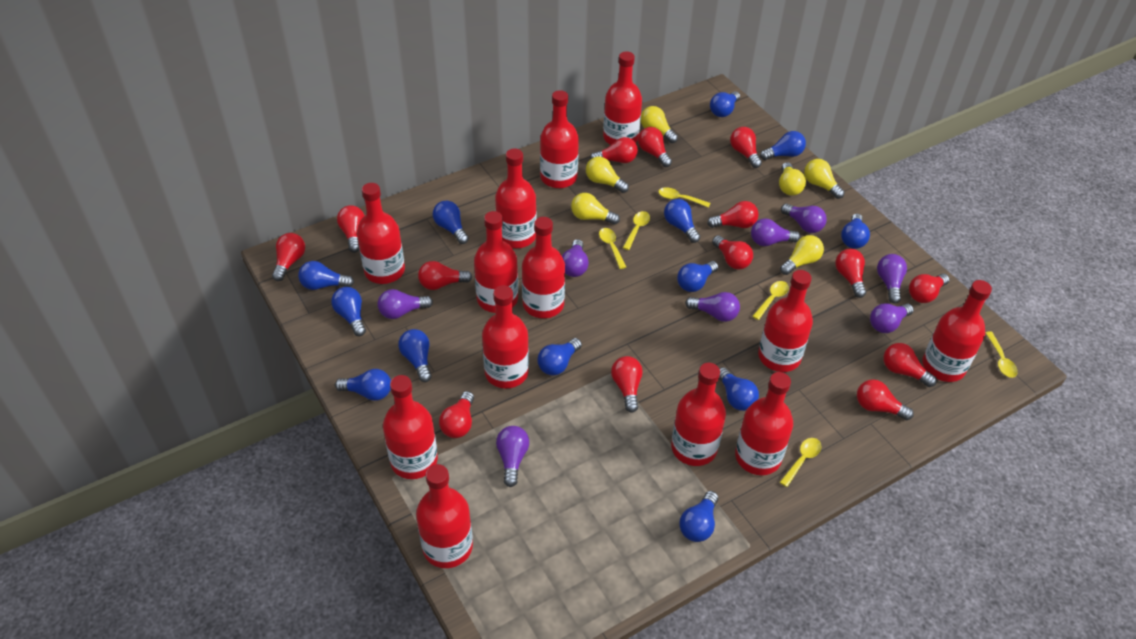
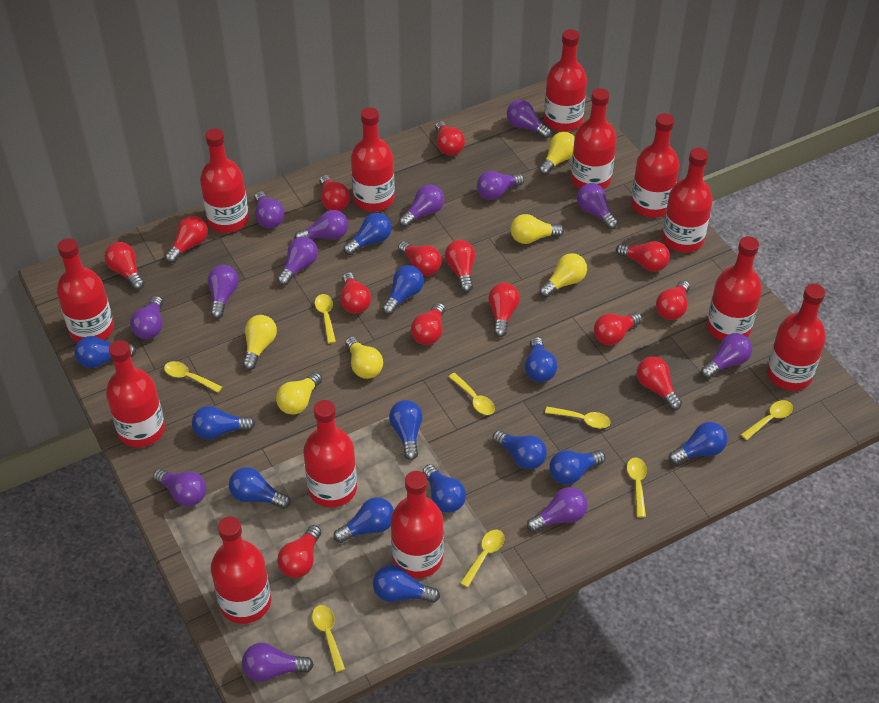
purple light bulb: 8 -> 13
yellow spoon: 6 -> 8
---
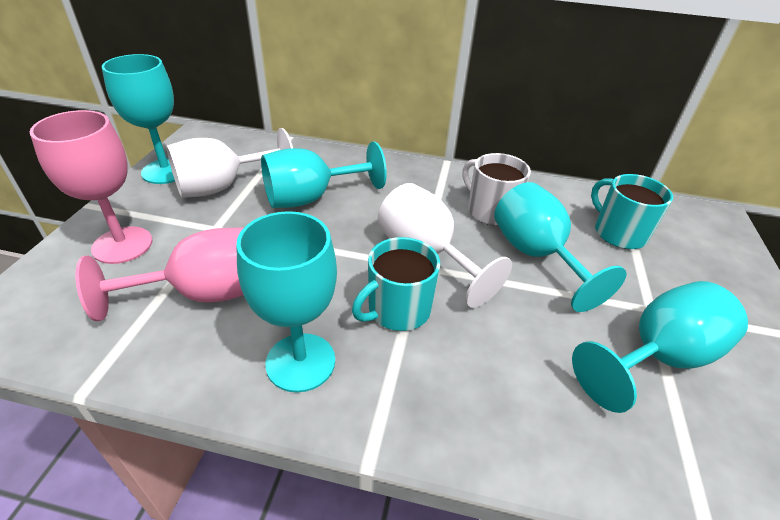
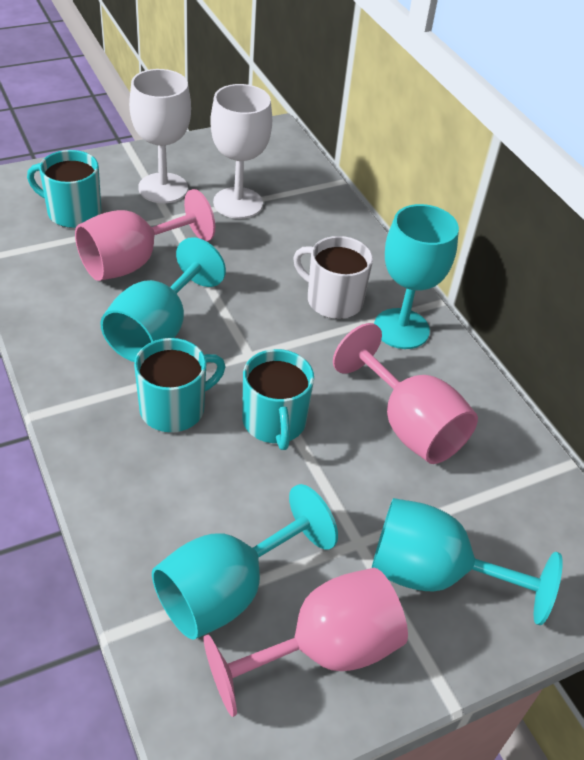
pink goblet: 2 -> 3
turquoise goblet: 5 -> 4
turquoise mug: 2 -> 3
--
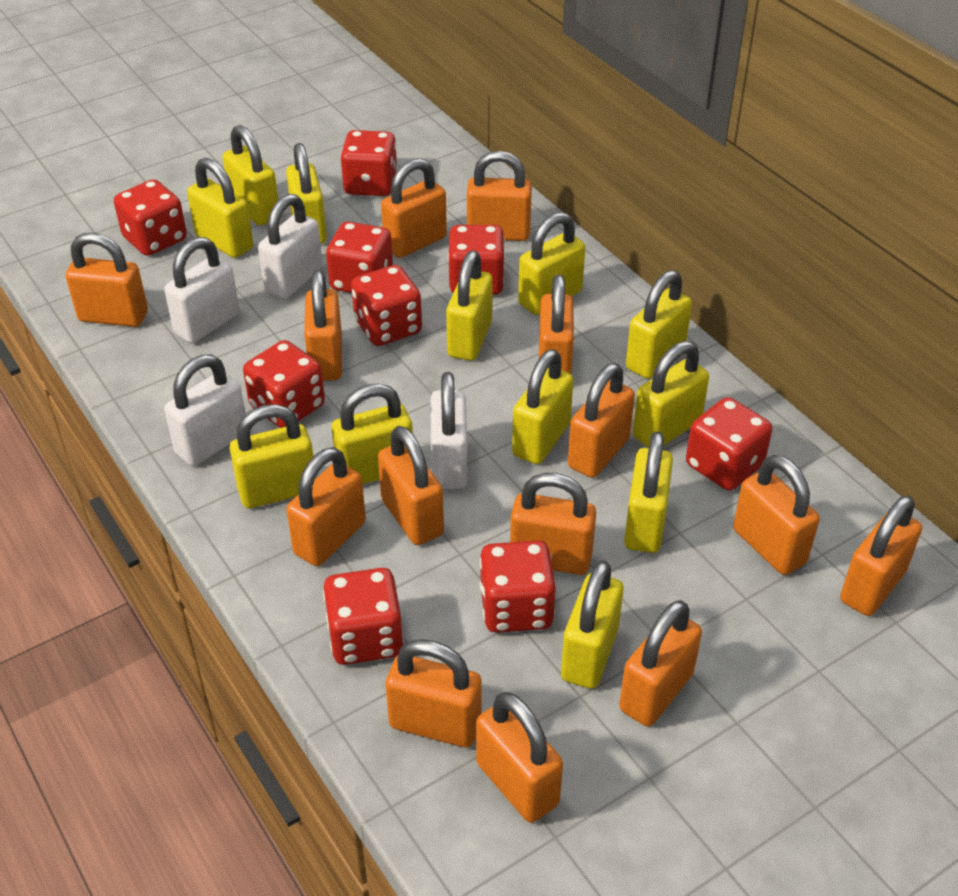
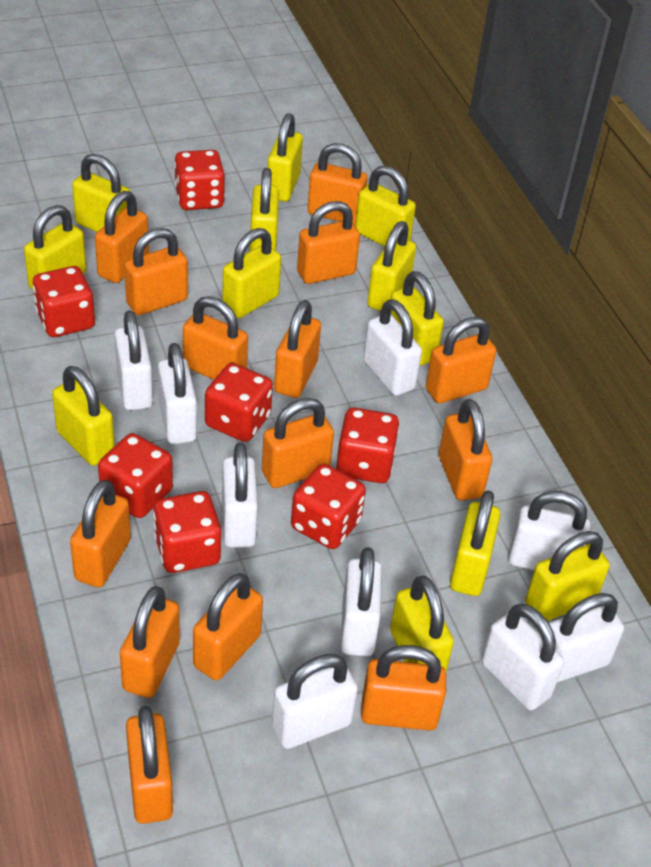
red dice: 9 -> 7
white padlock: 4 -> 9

Activity:
Restate word for word the entries above, starting at the line with "pink goblet: 2 -> 3" and ending at the line with "turquoise mug: 2 -> 3", inclusive, and no others.

Solved exercise:
pink goblet: 2 -> 3
turquoise goblet: 5 -> 4
turquoise mug: 2 -> 3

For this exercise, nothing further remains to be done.